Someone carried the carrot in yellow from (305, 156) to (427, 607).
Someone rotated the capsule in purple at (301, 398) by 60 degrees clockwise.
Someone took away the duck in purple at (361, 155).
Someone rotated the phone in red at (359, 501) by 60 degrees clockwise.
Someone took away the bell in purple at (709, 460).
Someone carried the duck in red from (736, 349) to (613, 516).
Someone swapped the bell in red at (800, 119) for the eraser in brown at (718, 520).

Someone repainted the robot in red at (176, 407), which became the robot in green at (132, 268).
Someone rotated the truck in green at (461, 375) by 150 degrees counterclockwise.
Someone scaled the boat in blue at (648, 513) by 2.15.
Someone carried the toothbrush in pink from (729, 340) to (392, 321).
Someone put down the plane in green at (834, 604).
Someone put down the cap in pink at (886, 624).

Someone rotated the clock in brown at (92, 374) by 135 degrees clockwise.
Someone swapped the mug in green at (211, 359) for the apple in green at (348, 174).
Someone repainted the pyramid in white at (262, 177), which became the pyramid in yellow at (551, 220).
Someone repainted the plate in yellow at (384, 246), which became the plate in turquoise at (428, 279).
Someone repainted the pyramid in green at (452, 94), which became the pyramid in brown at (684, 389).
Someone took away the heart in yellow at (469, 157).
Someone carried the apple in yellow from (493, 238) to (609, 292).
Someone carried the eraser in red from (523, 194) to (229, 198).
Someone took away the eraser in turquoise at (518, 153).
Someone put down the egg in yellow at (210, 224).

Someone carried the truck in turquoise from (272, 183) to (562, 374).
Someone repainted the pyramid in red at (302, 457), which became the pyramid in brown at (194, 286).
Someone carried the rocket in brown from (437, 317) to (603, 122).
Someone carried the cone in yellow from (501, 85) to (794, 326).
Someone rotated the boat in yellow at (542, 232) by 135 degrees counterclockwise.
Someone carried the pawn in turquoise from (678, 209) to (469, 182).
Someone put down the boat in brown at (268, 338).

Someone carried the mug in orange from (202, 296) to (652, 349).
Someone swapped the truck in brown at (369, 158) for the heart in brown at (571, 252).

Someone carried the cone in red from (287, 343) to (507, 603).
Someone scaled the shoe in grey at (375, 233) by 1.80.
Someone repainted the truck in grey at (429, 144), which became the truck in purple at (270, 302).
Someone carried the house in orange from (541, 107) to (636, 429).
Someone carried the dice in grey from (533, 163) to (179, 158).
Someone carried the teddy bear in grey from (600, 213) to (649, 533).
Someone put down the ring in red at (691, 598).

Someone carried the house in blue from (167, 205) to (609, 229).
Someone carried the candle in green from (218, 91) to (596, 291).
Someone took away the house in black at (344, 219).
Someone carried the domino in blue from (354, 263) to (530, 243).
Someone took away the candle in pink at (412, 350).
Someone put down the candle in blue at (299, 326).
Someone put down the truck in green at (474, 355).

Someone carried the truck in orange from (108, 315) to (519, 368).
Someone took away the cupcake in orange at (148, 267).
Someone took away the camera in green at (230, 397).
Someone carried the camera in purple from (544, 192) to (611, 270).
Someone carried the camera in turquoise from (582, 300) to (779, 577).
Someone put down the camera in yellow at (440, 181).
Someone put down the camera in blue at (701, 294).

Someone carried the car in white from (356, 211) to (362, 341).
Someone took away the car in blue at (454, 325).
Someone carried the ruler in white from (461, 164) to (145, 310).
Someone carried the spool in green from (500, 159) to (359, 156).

----

[Brief] Copy out the lines above exactly, beginning at the one that contains "Someone rotated the phone" and ending at the one that contains "Someone carried the duck".

[Response to the exercise]
Someone rotated the phone in red at (359, 501) by 60 degrees clockwise.
Someone took away the bell in purple at (709, 460).
Someone carried the duck in red from (736, 349) to (613, 516).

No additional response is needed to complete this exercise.